> [Extracted material]
= = = = =
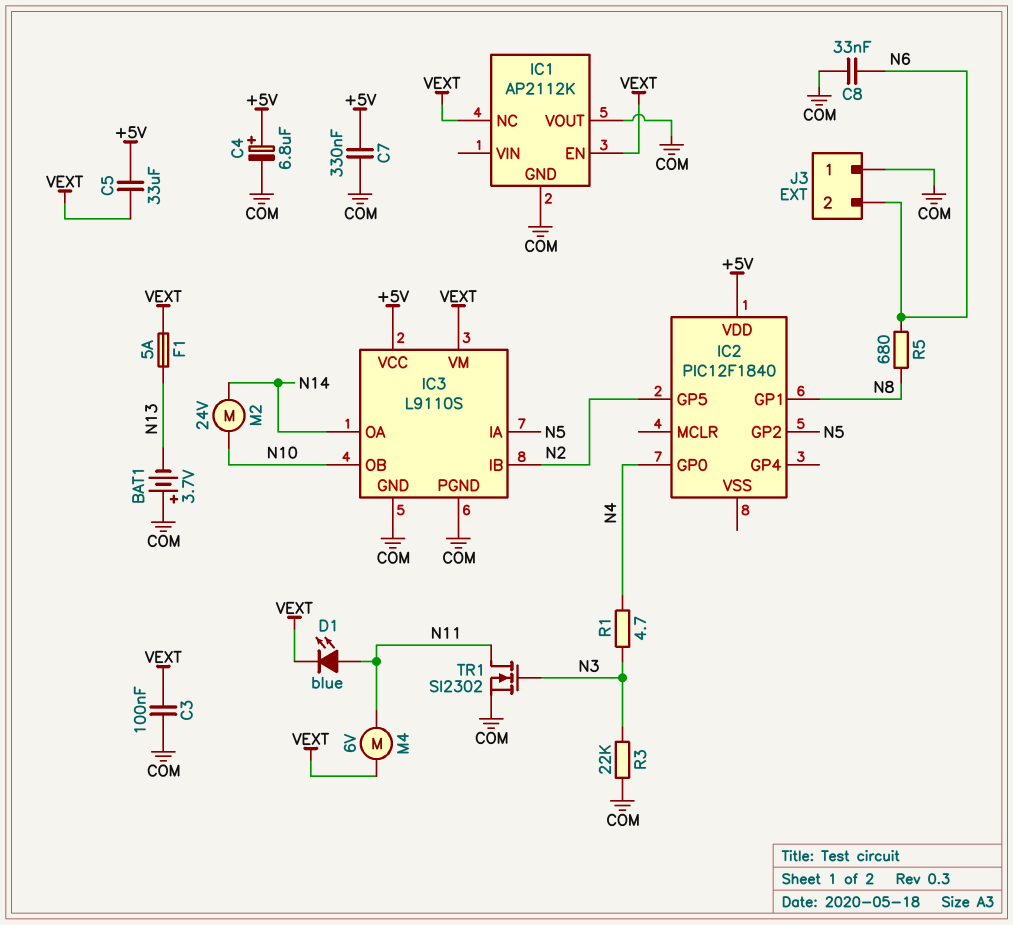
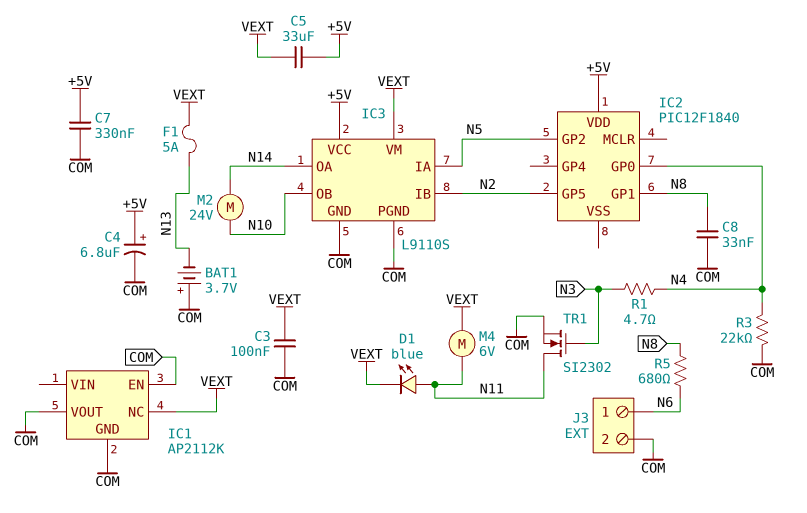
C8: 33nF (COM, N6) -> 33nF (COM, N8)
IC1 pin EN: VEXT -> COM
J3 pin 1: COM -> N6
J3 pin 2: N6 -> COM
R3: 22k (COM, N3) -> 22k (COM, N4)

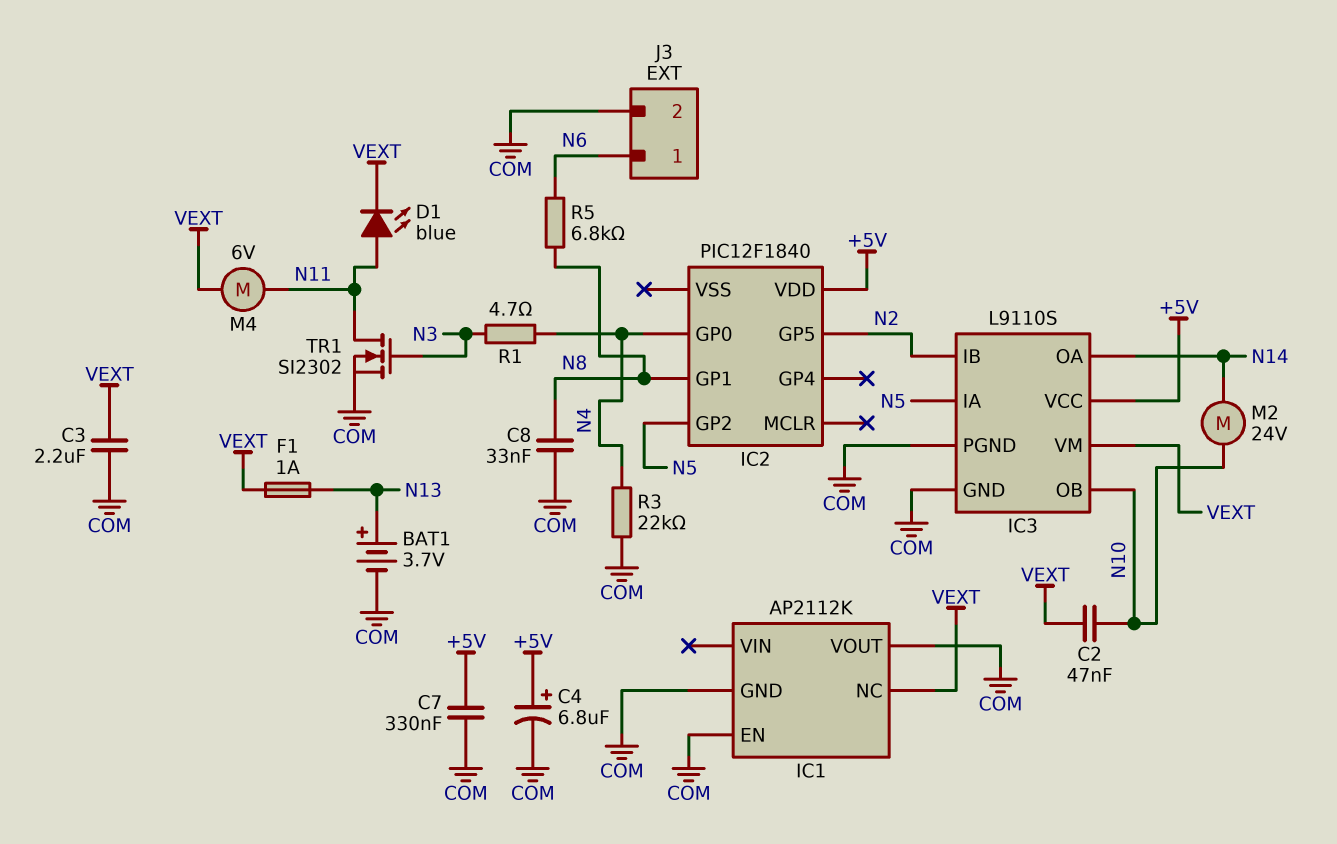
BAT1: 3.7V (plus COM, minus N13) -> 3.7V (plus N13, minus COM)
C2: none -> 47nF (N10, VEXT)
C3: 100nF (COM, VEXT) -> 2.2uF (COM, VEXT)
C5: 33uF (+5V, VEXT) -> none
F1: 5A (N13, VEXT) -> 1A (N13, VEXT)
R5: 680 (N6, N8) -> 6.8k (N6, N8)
= = = = =
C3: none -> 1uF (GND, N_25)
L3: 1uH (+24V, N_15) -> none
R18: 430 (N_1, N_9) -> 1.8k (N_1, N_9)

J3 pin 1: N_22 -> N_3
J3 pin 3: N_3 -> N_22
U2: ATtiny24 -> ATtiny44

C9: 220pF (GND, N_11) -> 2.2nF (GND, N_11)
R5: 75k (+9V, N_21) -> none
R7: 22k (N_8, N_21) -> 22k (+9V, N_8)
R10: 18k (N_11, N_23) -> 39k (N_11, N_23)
= = = = =
> [Your objective] Look over the listing and return each line that holds "none".

> [Answer to this task]
C2: none -> 47nF (N10, VEXT)
C5: 33uF (+5V, VEXT) -> none
C3: none -> 1uF (GND, N_25)
L3: 1uH (+24V, N_15) -> none
R5: 75k (+9V, N_21) -> none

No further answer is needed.